* THE DATA
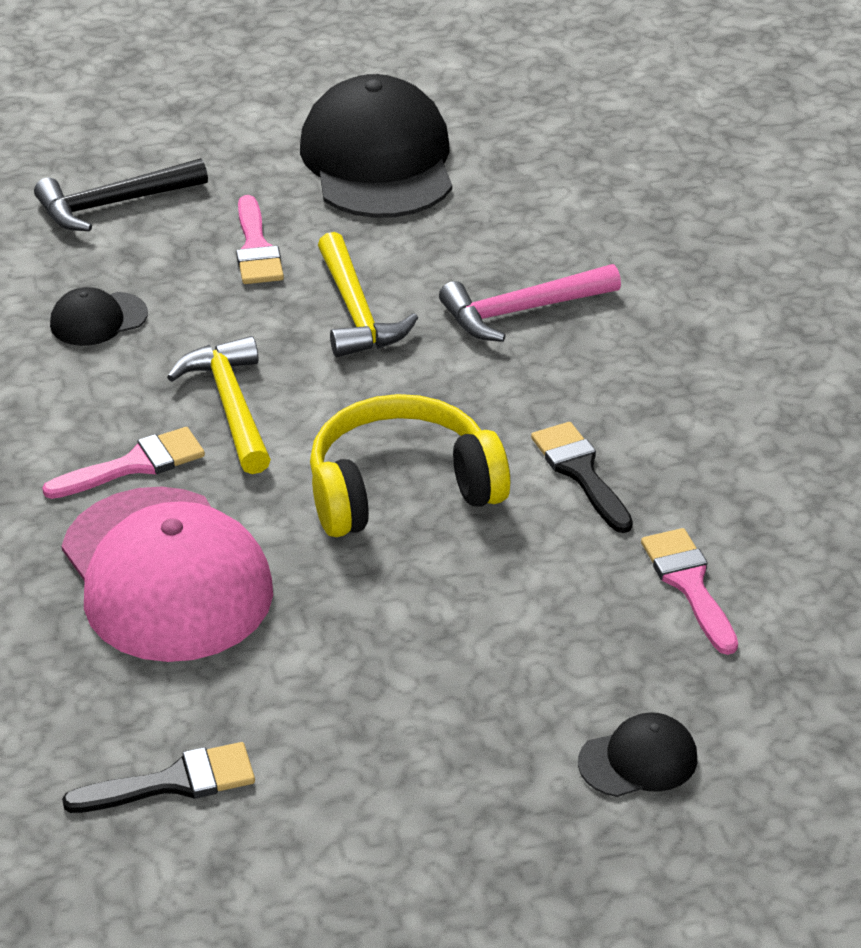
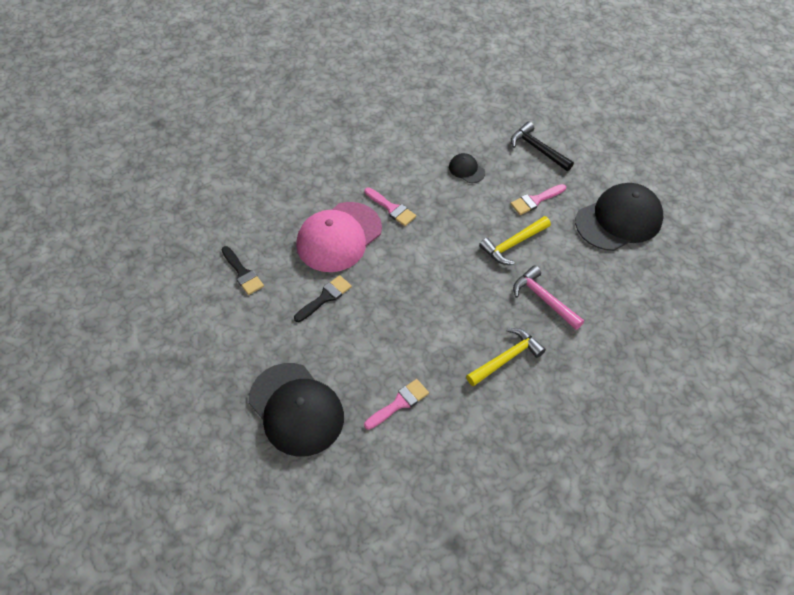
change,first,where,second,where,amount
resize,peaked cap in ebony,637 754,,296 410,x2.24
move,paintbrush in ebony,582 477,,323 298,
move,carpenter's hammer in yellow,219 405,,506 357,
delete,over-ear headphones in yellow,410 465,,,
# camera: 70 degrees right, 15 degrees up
...
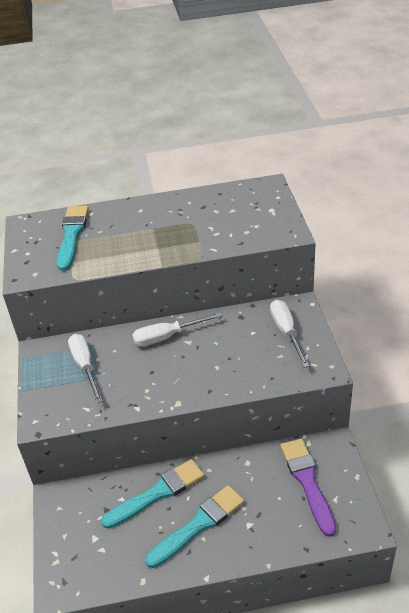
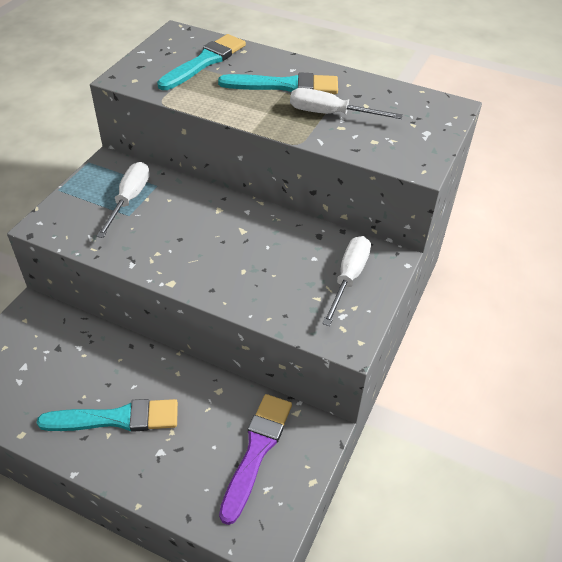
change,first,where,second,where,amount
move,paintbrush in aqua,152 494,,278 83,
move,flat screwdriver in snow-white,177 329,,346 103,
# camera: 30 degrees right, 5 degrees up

* WORK TO BE COMPLETED
In the records above, find the line with "delete,over-ear headphones in"; write out exactly that line and each one after it, stopping after the line with "# camera: 70 degrees right, 15 degrees up".

* WRITTEN SOLUTION
delete,over-ear headphones in yellow,410 465,,,
# camera: 70 degrees right, 15 degrees up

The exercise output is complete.